◆ Provided data ◆
>>>>
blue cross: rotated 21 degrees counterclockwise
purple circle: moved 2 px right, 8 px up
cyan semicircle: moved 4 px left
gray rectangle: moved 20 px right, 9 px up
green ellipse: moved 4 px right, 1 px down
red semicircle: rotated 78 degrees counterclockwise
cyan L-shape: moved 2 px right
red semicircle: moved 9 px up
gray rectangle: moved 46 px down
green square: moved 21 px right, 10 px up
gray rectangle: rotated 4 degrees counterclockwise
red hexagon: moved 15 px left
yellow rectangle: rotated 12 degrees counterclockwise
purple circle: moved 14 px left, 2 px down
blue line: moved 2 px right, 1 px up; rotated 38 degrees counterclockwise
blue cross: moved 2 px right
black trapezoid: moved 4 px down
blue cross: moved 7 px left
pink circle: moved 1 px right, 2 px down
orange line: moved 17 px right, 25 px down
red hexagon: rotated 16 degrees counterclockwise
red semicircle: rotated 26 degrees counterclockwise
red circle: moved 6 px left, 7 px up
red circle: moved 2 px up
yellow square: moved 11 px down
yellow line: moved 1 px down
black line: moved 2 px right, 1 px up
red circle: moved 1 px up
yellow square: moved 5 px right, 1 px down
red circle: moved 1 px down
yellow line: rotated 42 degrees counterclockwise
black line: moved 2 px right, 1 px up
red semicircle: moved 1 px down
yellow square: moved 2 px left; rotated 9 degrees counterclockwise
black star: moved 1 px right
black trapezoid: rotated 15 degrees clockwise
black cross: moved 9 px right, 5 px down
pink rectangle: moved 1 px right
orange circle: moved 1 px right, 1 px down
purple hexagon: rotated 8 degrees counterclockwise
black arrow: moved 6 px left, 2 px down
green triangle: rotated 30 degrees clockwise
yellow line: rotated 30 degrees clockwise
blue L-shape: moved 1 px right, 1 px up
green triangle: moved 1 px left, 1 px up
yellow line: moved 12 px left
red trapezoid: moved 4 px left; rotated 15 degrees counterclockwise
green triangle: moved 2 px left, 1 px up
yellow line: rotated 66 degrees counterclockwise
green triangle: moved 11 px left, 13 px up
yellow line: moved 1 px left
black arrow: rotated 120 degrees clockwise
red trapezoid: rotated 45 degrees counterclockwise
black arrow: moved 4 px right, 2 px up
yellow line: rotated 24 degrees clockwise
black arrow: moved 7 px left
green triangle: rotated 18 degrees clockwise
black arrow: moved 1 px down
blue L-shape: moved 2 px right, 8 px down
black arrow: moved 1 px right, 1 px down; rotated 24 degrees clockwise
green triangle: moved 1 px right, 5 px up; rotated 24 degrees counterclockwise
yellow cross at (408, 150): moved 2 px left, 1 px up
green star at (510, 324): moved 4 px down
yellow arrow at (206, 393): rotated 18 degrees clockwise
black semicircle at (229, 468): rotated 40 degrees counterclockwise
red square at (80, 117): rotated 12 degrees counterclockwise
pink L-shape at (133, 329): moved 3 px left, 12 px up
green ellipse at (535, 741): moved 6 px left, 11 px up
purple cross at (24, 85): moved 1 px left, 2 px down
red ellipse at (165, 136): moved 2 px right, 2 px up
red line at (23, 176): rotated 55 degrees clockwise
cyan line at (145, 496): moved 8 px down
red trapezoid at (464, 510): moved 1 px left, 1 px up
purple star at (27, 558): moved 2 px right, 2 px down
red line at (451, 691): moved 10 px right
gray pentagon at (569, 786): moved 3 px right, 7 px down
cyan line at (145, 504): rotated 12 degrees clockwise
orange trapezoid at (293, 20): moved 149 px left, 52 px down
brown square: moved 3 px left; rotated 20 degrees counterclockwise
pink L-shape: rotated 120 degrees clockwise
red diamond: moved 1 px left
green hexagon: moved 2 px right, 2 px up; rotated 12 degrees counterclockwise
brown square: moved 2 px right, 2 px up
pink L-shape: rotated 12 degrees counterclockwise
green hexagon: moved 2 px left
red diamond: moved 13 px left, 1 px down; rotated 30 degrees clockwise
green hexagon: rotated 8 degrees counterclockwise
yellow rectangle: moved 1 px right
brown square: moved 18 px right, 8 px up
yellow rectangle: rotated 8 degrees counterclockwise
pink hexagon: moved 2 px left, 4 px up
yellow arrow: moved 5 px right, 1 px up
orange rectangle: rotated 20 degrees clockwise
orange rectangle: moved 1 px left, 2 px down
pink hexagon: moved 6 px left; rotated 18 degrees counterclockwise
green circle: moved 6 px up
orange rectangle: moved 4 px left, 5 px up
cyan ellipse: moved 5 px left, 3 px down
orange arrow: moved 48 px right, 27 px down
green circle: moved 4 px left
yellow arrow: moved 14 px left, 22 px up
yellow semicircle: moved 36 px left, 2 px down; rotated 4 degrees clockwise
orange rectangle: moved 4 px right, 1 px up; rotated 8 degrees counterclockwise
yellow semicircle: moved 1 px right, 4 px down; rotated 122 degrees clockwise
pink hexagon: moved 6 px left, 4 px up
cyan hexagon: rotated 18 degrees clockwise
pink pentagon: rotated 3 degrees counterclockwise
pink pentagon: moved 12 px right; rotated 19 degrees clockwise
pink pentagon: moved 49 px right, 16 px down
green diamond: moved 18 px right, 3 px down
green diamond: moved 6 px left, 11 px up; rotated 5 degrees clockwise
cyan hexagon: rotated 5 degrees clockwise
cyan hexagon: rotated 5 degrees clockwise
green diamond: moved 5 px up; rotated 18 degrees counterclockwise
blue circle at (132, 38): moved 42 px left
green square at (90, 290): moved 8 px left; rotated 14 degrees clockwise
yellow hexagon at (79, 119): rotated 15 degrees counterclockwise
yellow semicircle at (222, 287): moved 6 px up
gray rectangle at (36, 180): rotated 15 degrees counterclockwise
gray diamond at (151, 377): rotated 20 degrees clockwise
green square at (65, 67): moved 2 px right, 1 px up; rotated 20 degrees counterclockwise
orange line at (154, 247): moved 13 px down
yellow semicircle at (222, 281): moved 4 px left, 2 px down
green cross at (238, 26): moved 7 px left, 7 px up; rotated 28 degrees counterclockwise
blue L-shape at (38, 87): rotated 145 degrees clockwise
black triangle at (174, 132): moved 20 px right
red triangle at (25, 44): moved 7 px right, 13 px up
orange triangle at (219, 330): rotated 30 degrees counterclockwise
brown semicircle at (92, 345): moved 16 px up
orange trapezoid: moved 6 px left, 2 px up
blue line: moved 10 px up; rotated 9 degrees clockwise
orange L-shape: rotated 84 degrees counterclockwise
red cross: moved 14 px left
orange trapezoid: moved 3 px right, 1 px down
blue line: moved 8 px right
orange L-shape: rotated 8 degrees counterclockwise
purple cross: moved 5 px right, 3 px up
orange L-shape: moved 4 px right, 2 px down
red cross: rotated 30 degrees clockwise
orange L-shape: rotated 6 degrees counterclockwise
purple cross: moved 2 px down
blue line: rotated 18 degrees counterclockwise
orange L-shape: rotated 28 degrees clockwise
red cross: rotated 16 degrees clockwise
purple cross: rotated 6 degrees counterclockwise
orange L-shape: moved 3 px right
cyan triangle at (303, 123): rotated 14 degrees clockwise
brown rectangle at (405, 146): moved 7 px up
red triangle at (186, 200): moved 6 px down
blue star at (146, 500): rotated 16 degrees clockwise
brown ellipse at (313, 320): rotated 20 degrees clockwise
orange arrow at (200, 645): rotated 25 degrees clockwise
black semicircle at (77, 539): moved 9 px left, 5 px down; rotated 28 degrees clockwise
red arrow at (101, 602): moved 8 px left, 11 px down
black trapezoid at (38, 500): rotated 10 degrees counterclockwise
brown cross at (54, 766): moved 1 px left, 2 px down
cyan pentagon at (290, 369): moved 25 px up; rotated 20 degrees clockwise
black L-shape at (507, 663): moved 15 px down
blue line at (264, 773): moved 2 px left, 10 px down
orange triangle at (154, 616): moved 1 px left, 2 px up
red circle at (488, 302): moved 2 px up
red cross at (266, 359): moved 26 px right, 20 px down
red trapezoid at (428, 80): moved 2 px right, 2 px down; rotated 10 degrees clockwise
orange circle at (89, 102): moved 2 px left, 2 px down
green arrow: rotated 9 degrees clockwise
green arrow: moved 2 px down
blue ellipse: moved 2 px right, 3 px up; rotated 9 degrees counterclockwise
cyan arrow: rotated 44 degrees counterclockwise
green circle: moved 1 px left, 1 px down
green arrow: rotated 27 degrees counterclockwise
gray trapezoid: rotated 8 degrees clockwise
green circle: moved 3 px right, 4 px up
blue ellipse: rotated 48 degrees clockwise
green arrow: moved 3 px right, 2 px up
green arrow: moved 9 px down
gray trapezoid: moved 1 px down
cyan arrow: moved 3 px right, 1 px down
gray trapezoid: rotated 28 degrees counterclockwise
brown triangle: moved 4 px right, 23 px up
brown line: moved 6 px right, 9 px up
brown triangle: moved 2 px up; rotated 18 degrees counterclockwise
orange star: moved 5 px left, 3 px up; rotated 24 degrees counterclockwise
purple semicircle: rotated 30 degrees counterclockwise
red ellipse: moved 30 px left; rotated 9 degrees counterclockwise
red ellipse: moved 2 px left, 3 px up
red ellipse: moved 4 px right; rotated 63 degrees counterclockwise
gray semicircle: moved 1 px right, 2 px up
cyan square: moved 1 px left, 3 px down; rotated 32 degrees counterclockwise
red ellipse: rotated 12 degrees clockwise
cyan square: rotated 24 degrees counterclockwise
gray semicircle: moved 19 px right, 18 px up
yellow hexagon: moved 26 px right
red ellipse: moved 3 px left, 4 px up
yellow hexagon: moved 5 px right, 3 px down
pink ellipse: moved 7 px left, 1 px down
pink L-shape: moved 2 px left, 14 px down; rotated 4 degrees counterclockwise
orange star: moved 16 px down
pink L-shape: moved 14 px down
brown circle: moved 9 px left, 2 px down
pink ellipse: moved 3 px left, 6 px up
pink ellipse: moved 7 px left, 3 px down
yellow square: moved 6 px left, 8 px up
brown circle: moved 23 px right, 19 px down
<<<<
◆ Written request ◆
Extract the lines above word for word, starting with the first line and going on through the line with "red semicircle: moved 9 px up", both included.

◆ Reply ◆
blue cross: rotated 21 degrees counterclockwise
purple circle: moved 2 px right, 8 px up
cyan semicircle: moved 4 px left
gray rectangle: moved 20 px right, 9 px up
green ellipse: moved 4 px right, 1 px down
red semicircle: rotated 78 degrees counterclockwise
cyan L-shape: moved 2 px right
red semicircle: moved 9 px up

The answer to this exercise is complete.